-- MATERIAL PROVIDED --
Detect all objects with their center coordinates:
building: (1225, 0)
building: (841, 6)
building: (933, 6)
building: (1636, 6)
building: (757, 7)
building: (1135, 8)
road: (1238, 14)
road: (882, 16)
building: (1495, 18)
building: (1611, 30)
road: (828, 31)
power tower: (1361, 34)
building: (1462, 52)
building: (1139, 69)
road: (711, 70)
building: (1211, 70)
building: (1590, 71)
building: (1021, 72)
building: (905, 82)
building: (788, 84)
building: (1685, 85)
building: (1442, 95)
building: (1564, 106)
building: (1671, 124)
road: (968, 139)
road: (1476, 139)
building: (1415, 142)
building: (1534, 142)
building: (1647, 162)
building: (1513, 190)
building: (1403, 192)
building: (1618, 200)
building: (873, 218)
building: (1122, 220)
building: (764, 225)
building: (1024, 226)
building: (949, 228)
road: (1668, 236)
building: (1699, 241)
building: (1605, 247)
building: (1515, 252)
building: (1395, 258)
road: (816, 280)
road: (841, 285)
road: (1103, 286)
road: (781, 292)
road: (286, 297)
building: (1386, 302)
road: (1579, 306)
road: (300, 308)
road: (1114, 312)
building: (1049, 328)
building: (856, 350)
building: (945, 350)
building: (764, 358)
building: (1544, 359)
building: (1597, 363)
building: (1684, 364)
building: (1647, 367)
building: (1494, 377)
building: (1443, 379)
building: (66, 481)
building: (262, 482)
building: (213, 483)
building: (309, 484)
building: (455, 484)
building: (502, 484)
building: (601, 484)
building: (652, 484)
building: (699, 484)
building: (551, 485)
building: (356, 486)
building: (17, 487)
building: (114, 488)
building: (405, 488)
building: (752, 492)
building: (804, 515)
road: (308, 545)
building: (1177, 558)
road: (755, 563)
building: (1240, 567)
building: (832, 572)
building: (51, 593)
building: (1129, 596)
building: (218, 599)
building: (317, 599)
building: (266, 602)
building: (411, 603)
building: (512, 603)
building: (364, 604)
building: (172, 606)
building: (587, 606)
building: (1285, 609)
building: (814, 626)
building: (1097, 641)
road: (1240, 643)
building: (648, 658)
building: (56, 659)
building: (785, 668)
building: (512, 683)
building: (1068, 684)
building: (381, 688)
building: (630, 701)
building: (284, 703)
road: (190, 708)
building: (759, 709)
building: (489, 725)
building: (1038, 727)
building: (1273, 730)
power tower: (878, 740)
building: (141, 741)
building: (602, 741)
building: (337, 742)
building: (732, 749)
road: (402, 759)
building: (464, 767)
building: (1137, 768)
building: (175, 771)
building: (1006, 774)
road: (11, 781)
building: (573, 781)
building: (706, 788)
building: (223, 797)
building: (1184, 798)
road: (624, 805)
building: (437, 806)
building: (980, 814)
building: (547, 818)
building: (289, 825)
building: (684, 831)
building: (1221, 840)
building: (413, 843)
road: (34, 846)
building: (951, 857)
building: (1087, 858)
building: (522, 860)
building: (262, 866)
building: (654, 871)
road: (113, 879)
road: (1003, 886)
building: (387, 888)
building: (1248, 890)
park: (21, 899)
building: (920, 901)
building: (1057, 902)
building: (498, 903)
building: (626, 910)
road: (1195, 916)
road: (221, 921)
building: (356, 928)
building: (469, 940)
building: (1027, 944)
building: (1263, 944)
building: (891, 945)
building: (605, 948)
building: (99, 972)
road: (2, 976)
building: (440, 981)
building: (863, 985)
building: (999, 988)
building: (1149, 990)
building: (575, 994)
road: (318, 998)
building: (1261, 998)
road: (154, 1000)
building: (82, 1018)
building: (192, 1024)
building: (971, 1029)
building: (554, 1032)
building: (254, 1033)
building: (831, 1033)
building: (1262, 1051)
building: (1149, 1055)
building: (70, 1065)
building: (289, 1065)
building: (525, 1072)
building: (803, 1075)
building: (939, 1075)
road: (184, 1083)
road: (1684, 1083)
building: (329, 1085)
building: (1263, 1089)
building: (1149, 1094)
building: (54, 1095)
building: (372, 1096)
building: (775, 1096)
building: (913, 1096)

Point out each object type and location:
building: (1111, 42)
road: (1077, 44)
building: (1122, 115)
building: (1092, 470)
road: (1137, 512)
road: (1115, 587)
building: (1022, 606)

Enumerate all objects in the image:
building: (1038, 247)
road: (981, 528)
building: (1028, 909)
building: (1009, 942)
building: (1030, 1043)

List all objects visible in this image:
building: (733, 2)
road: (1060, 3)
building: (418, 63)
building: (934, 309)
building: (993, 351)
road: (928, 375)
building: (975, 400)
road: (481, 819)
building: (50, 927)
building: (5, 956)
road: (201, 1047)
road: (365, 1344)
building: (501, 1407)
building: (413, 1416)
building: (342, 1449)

-- PROBLEM --
If a line in the material above holds "image", copy it.

-- SOLUTION TO THIS EXERCISE --
Enumerate all objects in the image:
List all objects visible in this image:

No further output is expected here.